Records supplied section start

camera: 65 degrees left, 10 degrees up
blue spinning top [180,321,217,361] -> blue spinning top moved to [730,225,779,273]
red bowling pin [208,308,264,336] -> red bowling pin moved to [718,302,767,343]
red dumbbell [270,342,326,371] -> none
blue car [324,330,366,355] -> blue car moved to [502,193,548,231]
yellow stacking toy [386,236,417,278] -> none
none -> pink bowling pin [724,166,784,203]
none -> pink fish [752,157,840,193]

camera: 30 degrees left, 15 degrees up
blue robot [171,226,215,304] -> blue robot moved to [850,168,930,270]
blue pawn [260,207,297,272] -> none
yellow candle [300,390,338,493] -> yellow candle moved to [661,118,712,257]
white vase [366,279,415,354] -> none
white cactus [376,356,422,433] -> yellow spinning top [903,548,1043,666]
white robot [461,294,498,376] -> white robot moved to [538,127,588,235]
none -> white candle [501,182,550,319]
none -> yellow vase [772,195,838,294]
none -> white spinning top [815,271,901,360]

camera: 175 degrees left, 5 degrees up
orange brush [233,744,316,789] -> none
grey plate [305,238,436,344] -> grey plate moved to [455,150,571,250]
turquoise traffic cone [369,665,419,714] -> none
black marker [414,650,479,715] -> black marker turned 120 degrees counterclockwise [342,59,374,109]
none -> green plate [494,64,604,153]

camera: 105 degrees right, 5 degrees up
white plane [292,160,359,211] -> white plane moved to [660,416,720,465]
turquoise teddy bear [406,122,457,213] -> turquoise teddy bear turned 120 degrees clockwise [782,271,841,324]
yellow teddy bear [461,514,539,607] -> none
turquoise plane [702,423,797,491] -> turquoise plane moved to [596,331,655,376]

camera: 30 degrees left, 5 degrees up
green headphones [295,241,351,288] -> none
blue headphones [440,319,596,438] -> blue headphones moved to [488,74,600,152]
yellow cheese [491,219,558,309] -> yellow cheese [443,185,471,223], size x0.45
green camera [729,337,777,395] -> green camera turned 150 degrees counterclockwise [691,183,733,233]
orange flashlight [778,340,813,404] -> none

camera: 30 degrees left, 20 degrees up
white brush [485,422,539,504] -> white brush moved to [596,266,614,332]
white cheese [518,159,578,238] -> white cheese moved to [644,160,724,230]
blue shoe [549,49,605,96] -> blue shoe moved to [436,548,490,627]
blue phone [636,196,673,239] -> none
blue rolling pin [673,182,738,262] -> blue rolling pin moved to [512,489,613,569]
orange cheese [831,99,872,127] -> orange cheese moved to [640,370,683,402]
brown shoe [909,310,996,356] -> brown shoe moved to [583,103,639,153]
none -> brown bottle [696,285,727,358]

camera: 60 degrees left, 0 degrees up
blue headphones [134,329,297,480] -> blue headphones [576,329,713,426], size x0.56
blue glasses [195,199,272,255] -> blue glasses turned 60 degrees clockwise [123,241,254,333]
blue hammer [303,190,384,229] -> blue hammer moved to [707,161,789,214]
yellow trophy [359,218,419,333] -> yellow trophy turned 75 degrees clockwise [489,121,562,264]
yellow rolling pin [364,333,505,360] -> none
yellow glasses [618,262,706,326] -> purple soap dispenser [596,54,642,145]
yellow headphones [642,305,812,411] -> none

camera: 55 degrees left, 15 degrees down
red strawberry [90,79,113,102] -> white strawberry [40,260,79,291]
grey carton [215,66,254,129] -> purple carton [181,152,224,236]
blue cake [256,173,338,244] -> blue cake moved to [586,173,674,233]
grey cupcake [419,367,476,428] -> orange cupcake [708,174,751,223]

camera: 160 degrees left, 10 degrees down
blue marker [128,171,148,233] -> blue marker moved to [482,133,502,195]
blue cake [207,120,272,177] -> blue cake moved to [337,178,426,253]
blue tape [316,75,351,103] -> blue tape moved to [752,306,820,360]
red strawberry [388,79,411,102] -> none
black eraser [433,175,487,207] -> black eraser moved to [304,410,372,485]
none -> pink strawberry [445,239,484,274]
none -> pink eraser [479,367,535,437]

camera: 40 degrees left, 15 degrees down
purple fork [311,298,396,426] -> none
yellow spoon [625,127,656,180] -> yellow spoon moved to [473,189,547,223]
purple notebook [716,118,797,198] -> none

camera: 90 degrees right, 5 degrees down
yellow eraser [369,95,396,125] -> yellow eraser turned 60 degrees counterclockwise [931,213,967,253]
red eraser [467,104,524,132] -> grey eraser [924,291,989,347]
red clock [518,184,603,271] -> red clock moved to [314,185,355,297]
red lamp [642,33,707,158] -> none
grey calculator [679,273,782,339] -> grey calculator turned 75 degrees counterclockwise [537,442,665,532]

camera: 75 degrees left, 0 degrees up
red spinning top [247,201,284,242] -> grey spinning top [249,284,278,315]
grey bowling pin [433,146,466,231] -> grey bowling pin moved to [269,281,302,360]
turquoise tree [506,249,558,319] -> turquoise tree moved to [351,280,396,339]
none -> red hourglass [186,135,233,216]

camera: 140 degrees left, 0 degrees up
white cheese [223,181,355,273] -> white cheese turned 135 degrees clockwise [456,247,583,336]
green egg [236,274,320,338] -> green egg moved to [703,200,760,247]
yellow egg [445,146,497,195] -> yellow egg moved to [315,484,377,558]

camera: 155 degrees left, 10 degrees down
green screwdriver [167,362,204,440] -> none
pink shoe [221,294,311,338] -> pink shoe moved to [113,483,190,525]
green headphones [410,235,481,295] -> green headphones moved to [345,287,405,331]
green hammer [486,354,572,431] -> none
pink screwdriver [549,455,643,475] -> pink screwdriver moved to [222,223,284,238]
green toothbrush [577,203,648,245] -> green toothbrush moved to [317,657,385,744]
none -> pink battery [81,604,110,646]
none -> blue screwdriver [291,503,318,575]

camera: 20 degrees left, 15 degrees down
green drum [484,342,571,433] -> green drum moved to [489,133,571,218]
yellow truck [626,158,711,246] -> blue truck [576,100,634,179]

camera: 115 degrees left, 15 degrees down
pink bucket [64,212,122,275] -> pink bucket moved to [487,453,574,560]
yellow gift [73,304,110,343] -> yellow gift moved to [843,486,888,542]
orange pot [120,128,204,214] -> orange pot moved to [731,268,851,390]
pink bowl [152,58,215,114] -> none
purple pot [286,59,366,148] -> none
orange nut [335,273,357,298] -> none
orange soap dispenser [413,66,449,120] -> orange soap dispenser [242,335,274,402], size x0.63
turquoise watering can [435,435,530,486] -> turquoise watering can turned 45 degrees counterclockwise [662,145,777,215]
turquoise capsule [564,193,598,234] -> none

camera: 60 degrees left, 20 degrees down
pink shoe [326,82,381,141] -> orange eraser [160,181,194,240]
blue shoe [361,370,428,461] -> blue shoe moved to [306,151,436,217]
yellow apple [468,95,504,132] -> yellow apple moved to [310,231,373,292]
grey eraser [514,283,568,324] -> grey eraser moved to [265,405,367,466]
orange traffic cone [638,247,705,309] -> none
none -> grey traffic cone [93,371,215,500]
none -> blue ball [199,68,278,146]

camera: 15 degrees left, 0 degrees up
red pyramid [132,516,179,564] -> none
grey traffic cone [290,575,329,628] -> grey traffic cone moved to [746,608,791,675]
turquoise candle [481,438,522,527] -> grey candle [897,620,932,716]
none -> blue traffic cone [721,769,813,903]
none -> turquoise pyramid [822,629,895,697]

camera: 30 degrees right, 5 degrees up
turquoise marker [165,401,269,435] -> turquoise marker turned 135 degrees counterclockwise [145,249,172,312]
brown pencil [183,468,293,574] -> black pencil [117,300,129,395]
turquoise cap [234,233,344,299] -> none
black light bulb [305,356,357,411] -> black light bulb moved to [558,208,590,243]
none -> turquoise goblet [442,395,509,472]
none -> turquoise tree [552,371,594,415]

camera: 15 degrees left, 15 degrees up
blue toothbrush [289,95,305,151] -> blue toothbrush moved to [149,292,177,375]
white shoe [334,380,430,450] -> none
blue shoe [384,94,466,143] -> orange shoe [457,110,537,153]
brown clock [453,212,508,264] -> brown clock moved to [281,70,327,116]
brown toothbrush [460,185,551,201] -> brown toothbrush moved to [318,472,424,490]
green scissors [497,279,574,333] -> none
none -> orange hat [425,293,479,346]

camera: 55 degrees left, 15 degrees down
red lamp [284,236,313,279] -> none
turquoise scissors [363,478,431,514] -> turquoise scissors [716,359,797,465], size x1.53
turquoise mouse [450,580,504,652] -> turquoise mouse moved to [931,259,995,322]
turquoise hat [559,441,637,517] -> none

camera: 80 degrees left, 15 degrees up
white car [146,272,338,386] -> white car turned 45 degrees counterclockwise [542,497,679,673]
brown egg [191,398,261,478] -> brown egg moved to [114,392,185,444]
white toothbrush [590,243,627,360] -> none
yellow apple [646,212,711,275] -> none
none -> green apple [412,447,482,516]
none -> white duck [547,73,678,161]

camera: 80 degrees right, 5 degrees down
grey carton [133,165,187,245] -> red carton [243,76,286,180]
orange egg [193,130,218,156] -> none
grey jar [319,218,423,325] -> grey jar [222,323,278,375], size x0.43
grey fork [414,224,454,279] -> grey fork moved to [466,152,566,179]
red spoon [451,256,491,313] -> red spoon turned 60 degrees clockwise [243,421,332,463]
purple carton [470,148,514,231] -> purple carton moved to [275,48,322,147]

Records supplied section end

Please copy out each line of the data in which the word "plane" occurs.

**Completed task**
white plane [292,160,359,211] -> white plane moved to [660,416,720,465]
turquoise plane [702,423,797,491] -> turquoise plane moved to [596,331,655,376]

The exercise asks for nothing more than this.